• [THE PROBLEM]: What is needed here is a word-for-word copy of all the entries below.

• [RECORDS FOR THE TASK]:
■ ■ ■
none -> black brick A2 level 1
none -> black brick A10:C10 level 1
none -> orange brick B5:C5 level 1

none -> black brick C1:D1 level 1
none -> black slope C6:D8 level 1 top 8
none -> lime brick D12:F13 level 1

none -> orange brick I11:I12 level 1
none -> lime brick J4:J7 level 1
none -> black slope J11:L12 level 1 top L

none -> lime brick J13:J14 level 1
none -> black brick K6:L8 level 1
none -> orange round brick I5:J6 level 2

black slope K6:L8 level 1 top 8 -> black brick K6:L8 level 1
■ ■ ■
• [OUTPUT BELOW]:
none -> black brick A2 level 1
none -> black brick A10:C10 level 1
none -> orange brick B5:C5 level 1

none -> black brick C1:D1 level 1
none -> black slope C6:D8 level 1 top 8
none -> lime brick D12:F13 level 1

none -> orange brick I11:I12 level 1
none -> lime brick J4:J7 level 1
none -> black slope J11:L12 level 1 top L

none -> lime brick J13:J14 level 1
none -> black brick K6:L8 level 1
none -> orange round brick I5:J6 level 2

black slope K6:L8 level 1 top 8 -> black brick K6:L8 level 1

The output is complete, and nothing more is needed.